**What to work on**
Which of the lines below hold the word "missing"? Pull each of them out.

**Data in this exercise**
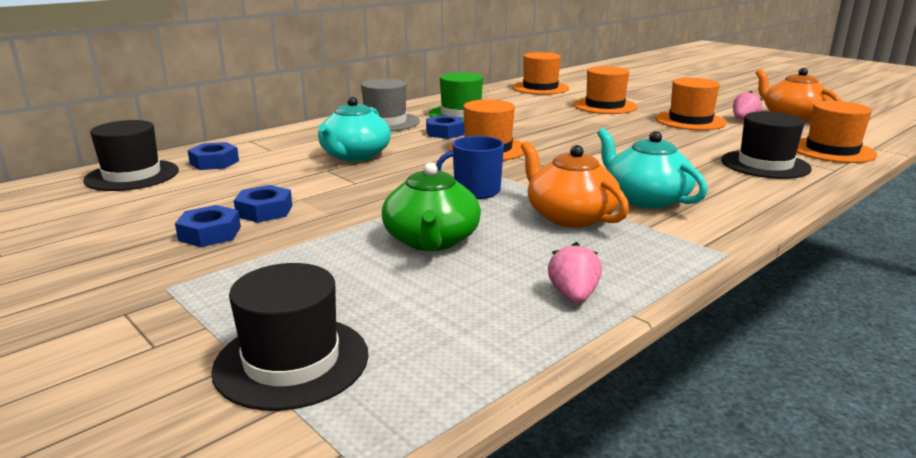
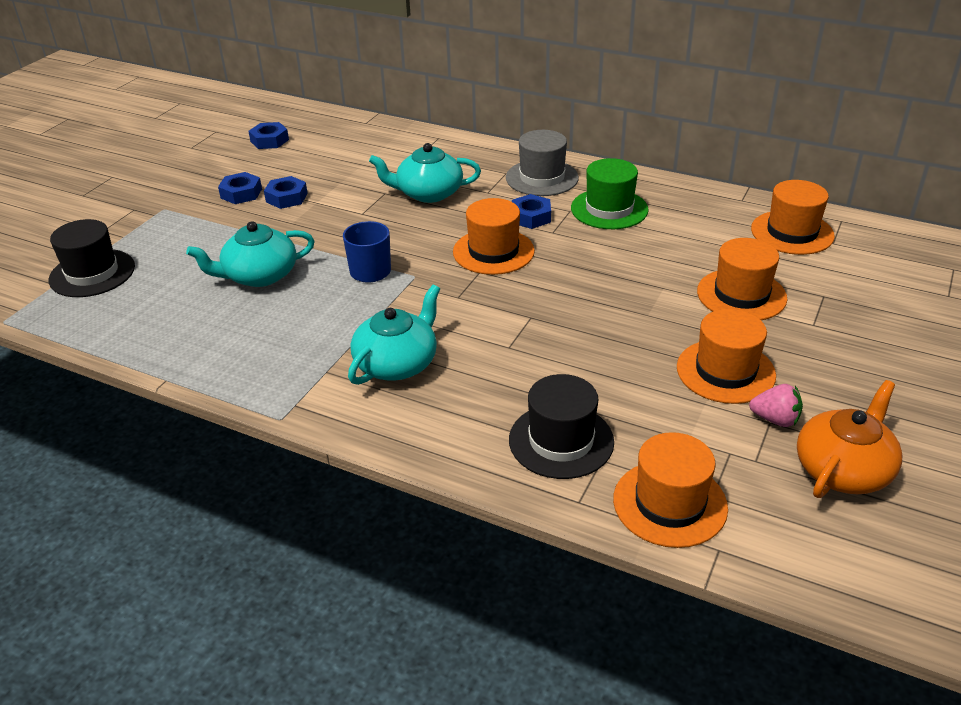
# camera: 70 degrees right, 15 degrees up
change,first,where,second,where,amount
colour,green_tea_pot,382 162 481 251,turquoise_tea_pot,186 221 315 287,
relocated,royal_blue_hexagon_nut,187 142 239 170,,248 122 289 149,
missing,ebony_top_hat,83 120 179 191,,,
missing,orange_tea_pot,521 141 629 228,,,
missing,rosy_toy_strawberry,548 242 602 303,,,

**Output**
missing,ebony_top_hat,83 120 179 191,,,
missing,orange_tea_pot,521 141 629 228,,,
missing,rosy_toy_strawberry,548 242 602 303,,,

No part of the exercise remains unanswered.